Material provided
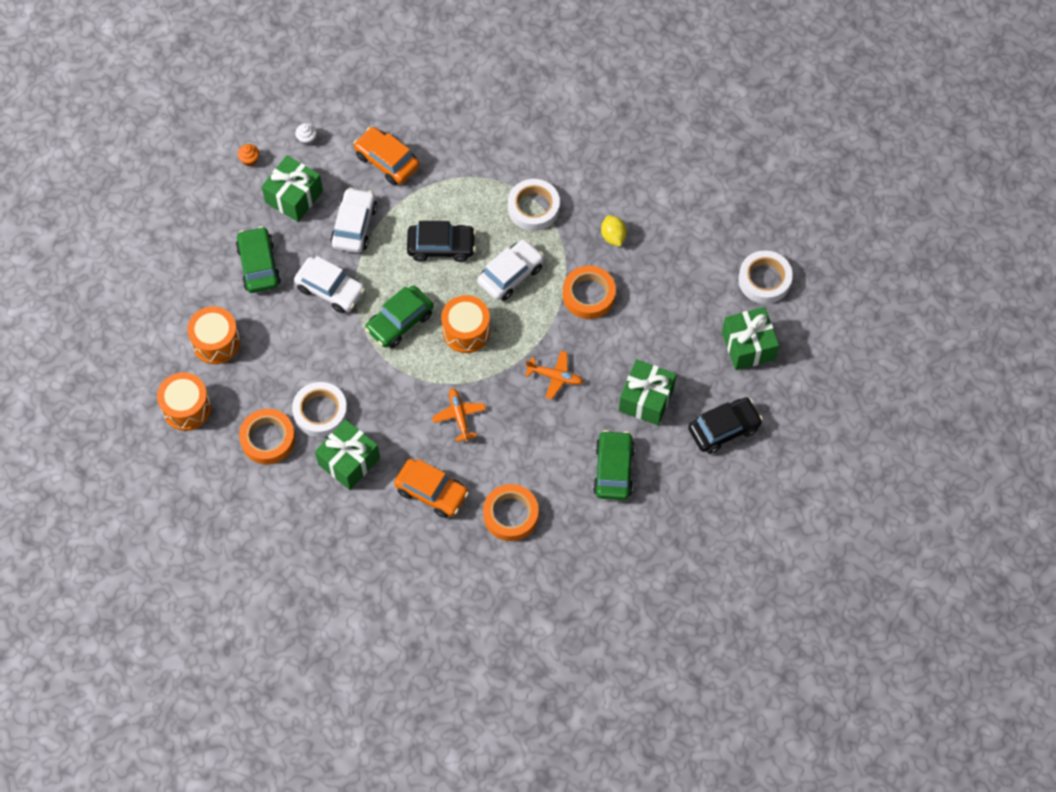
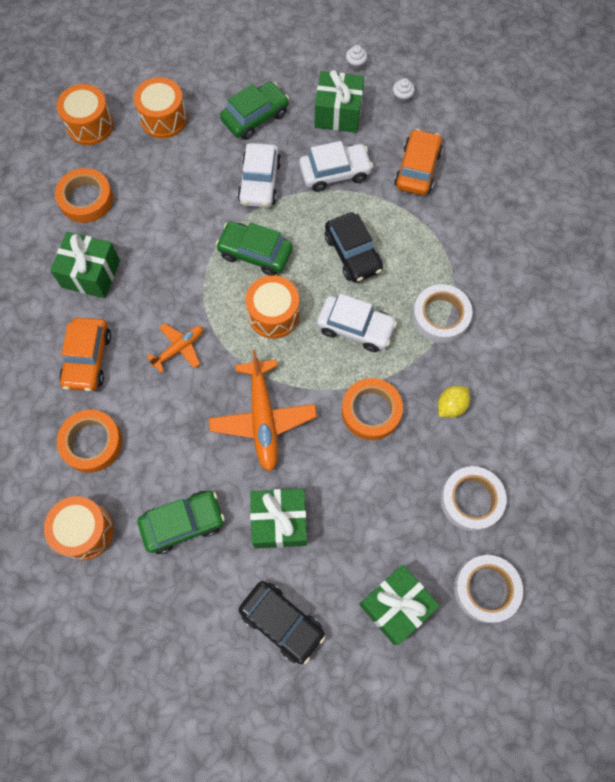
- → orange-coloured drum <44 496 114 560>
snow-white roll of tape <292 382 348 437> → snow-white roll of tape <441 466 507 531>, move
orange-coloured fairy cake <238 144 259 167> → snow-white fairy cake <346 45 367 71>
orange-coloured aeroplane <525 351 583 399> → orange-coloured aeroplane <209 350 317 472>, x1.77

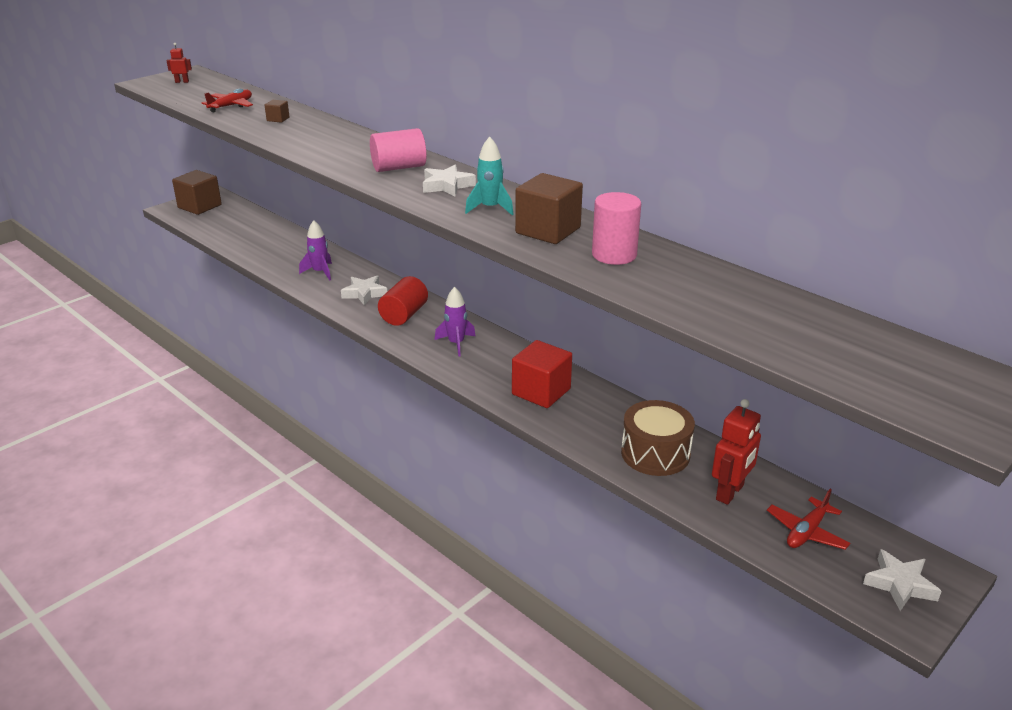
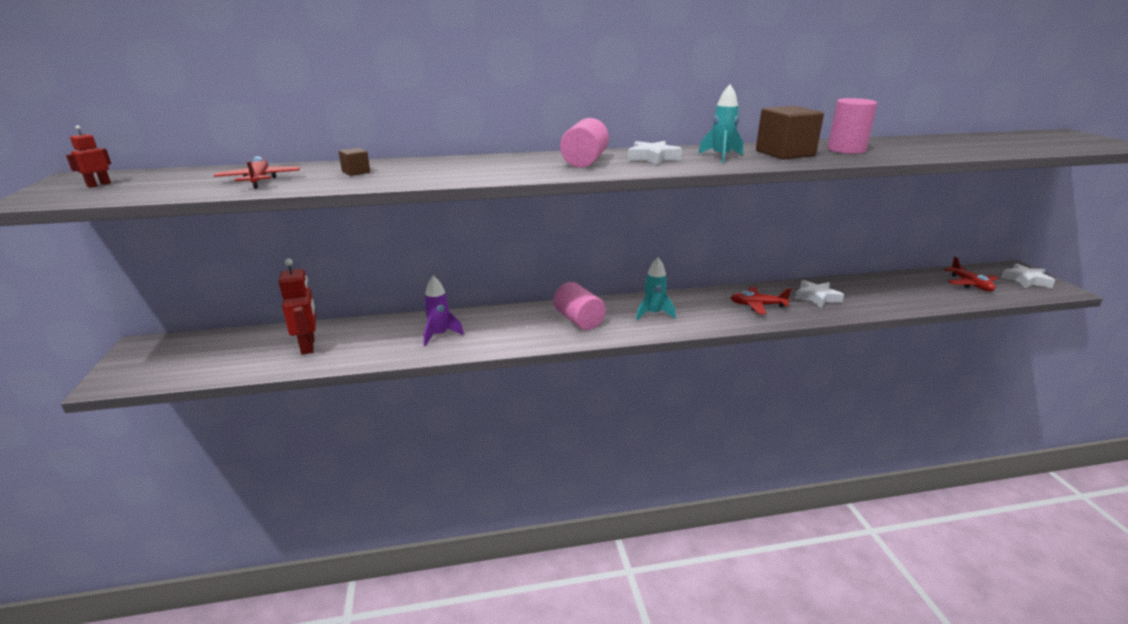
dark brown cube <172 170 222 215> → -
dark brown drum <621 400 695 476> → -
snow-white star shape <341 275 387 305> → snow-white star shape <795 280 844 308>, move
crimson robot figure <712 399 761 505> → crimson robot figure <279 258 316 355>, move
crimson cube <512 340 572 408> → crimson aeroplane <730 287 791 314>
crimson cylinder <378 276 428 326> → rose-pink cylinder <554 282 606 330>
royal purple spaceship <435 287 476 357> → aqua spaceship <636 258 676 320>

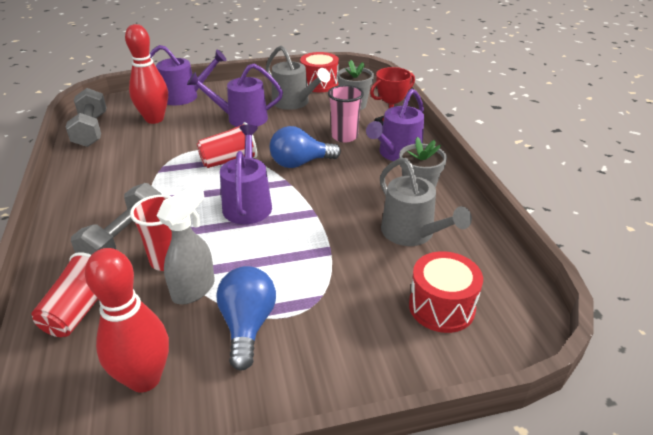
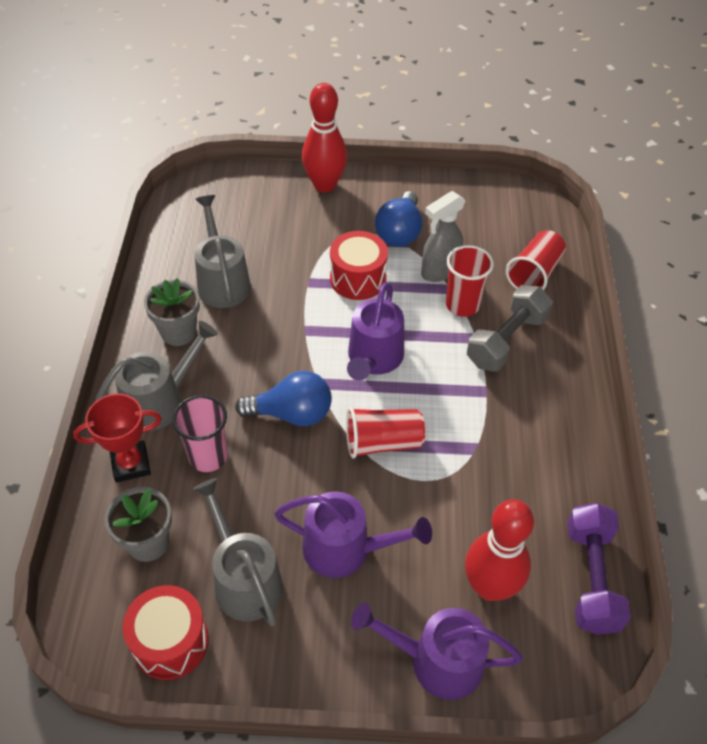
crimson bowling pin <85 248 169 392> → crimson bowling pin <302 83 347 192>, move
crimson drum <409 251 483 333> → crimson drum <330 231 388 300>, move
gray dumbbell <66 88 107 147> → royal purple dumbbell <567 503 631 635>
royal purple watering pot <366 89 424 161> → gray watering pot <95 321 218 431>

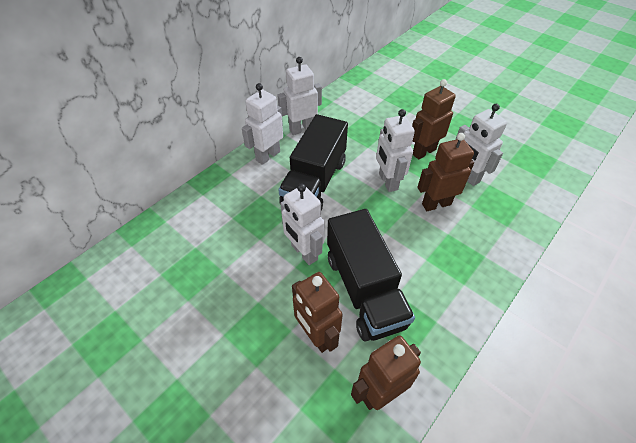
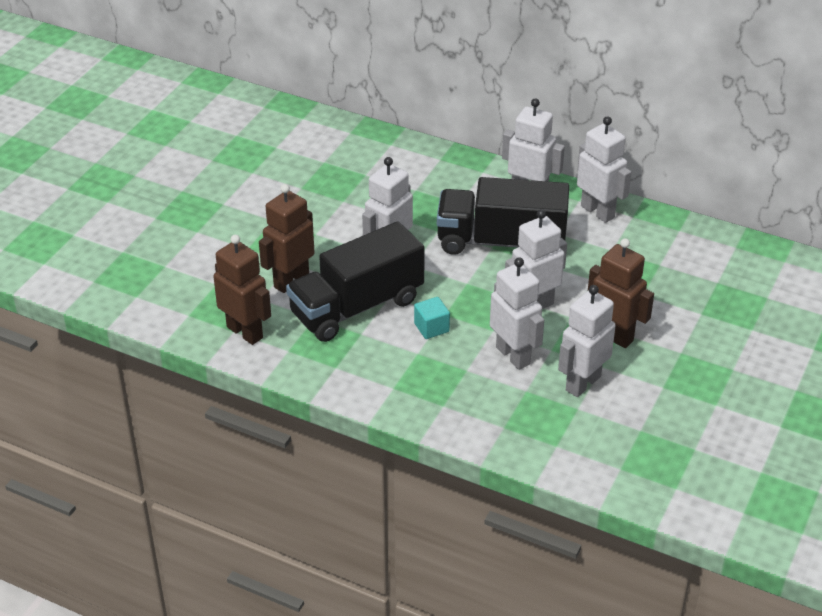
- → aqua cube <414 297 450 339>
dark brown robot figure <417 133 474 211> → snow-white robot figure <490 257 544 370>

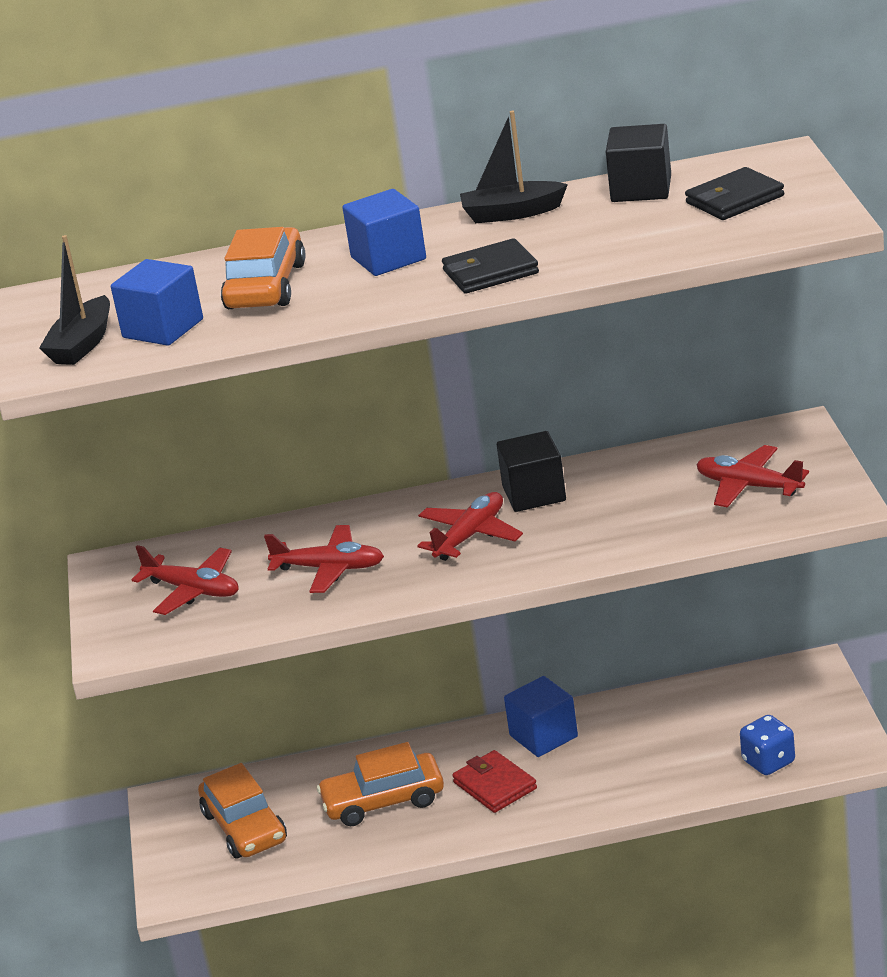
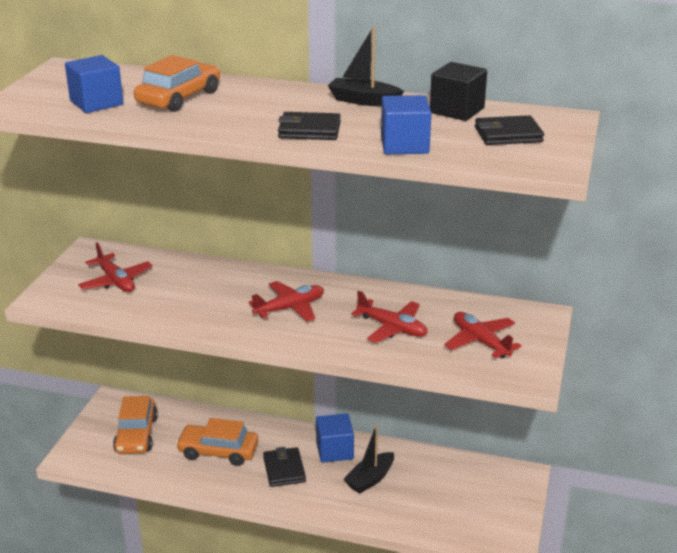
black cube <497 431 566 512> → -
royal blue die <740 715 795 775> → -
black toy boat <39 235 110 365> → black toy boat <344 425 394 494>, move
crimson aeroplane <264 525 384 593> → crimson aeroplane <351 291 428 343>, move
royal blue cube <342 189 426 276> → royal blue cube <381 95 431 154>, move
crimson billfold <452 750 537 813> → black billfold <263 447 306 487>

Description of the task
All entries above are to be restated exactly, with every image omitted.

Completed exercise
- → orange-coloured drum <44 496 114 560>
snow-white roll of tape <292 382 348 437> → snow-white roll of tape <441 466 507 531>, move
orange-coloured fairy cake <238 144 259 167> → snow-white fairy cake <346 45 367 71>
orange-coloured aeroplane <525 351 583 399> → orange-coloured aeroplane <209 350 317 472>, x1.77

dark brown cube <172 170 222 215> → -
dark brown drum <621 400 695 476> → -
snow-white star shape <341 275 387 305> → snow-white star shape <795 280 844 308>, move
crimson robot figure <712 399 761 505> → crimson robot figure <279 258 316 355>, move
crimson cube <512 340 572 408> → crimson aeroplane <730 287 791 314>
crimson cylinder <378 276 428 326> → rose-pink cylinder <554 282 606 330>
royal purple spaceship <435 287 476 357> → aqua spaceship <636 258 676 320>

crimson bowling pin <85 248 169 392> → crimson bowling pin <302 83 347 192>, move
crimson drum <409 251 483 333> → crimson drum <330 231 388 300>, move
gray dumbbell <66 88 107 147> → royal purple dumbbell <567 503 631 635>
royal purple watering pot <366 89 424 161> → gray watering pot <95 321 218 431>

- → aqua cube <414 297 450 339>
dark brown robot figure <417 133 474 211> → snow-white robot figure <490 257 544 370>

black cube <497 431 566 512> → -
royal blue die <740 715 795 775> → -
black toy boat <39 235 110 365> → black toy boat <344 425 394 494>, move
crimson aeroplane <264 525 384 593> → crimson aeroplane <351 291 428 343>, move
royal blue cube <342 189 426 276> → royal blue cube <381 95 431 154>, move
crimson billfold <452 750 537 813> → black billfold <263 447 306 487>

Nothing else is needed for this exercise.